Data shown:
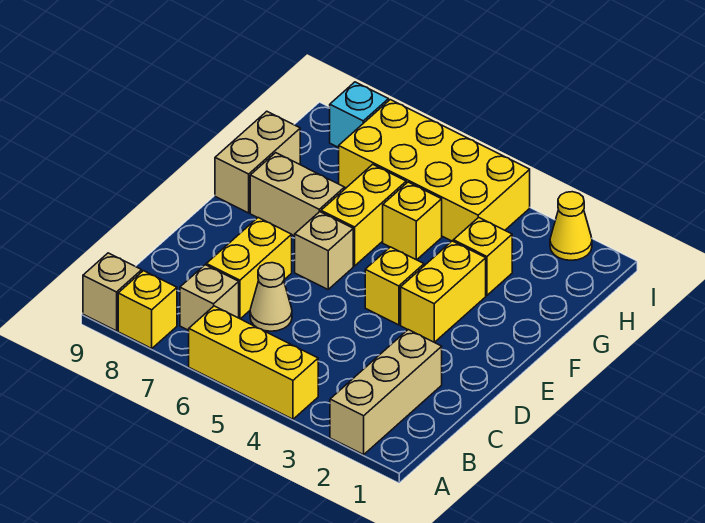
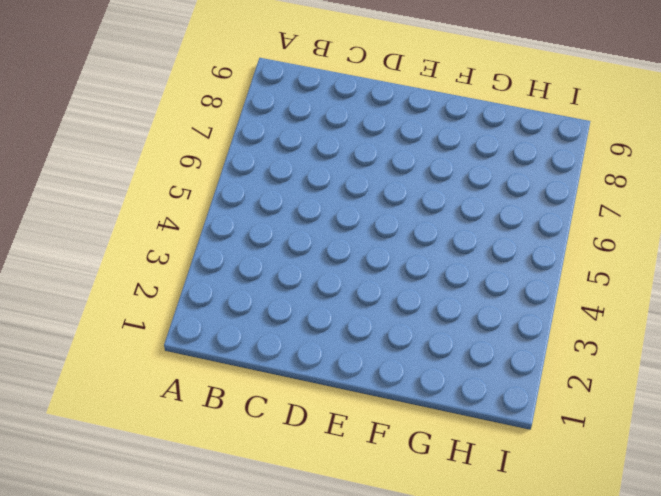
none -> tan 1x3 brick [330,330,442,455]
none -> yellow 1x3 brick [189,306,318,419]
none -> yellow 1x1 brick [118,271,177,349]

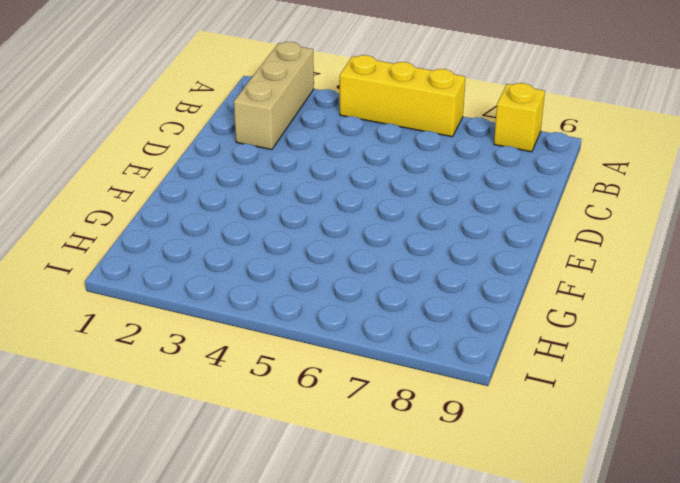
none -> tan 1x1 brick [83,253,142,331]
none -> tan 1x1 brick [180,265,239,330]
none -> tan 1x1 cone [250,263,292,331]

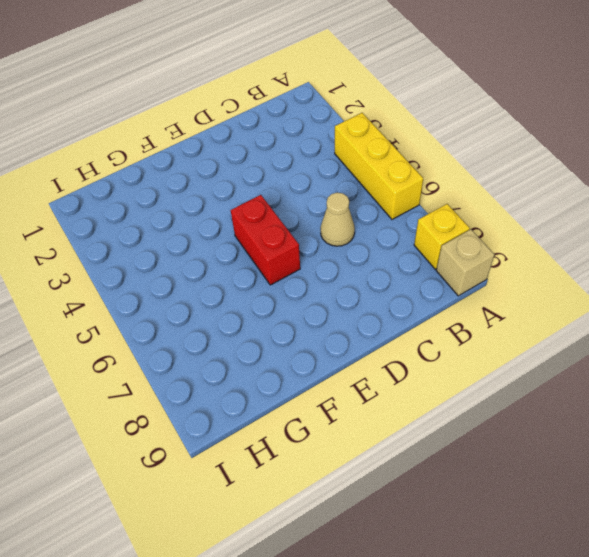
red 1x2 brick [231,195,300,285] -> tan 1x1 brick [295,212,353,289]
none -> tan 1x3 brick [330,330,442,455]
none -> tan 1x1 brick [180,265,239,330]
none -> yellow 1x2 brick [206,218,292,319]

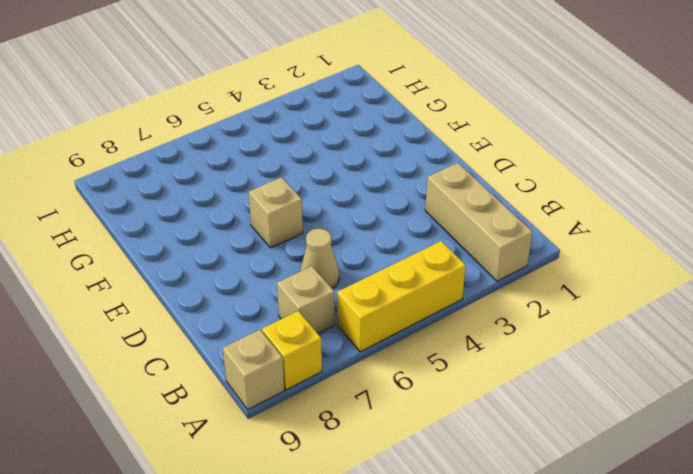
none -> yellow 1x2 brick [206,218,292,319]
none -> yellow 1x2 brick [401,241,486,342]
none -> yellow 1x1 brick [365,247,424,325]

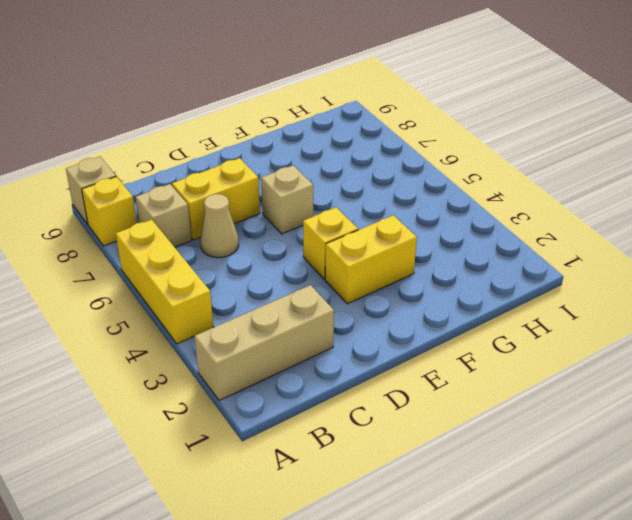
none -> yellow 1x2 brick [321,164,406,266]
none -> tan 1x2 brick [250,153,345,236]
none -> tan 1x2 brick [215,111,300,213]

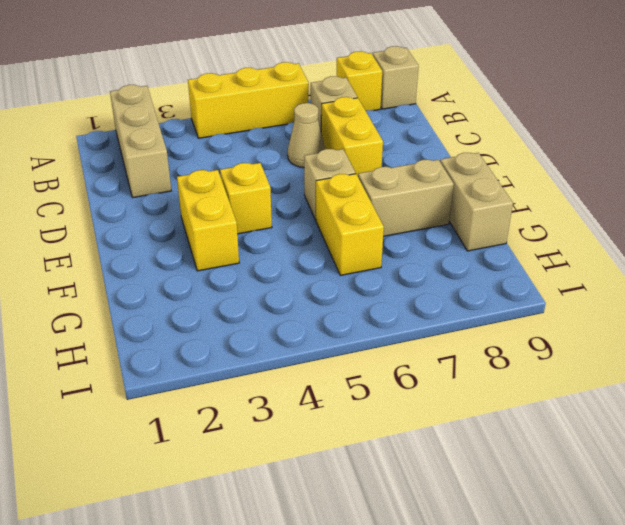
none -> yellow 1x1 brick [453,217,512,295]
none -> yellow 1x1 brick [383,182,442,260]
none -> yellow 2x4 brick [339,100,530,241]

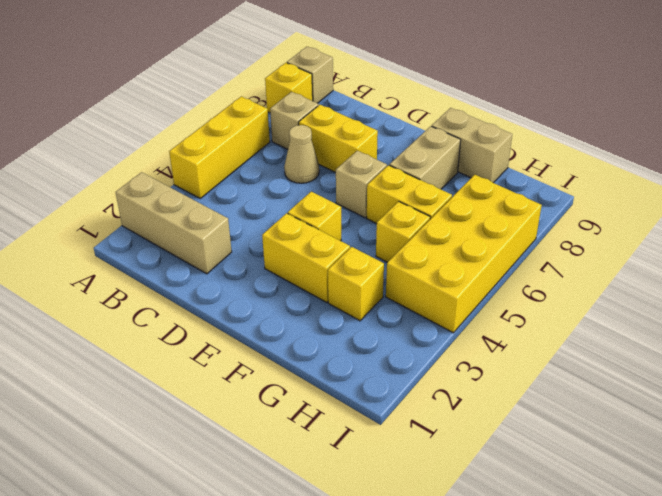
none -> yellow 1x1 cone [550,192,592,260]
none -> cyan 1x1 brick [330,82,389,148]

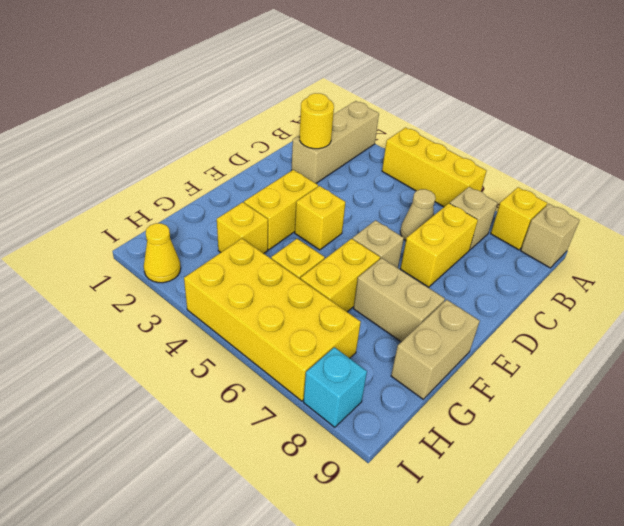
yellow 1x1 round brick [299,93,334,149] -> none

Required action: Copy the lines starting at the line that contains "none -> yellow 1x2 brick [401,241,486,342]" and running to the final line of the entries, inclusive; omit all pictures.

Result for this task:
none -> yellow 1x2 brick [401,241,486,342]
none -> yellow 1x1 brick [365,247,424,325]

none -> yellow 1x2 brick [321,164,406,266]
none -> tan 1x2 brick [250,153,345,236]
none -> tan 1x2 brick [215,111,300,213]

none -> yellow 1x1 brick [453,217,512,295]
none -> yellow 1x1 brick [383,182,442,260]
none -> yellow 2x4 brick [339,100,530,241]

none -> yellow 1x1 cone [550,192,592,260]
none -> cyan 1x1 brick [330,82,389,148]

yellow 1x1 round brick [299,93,334,149] -> none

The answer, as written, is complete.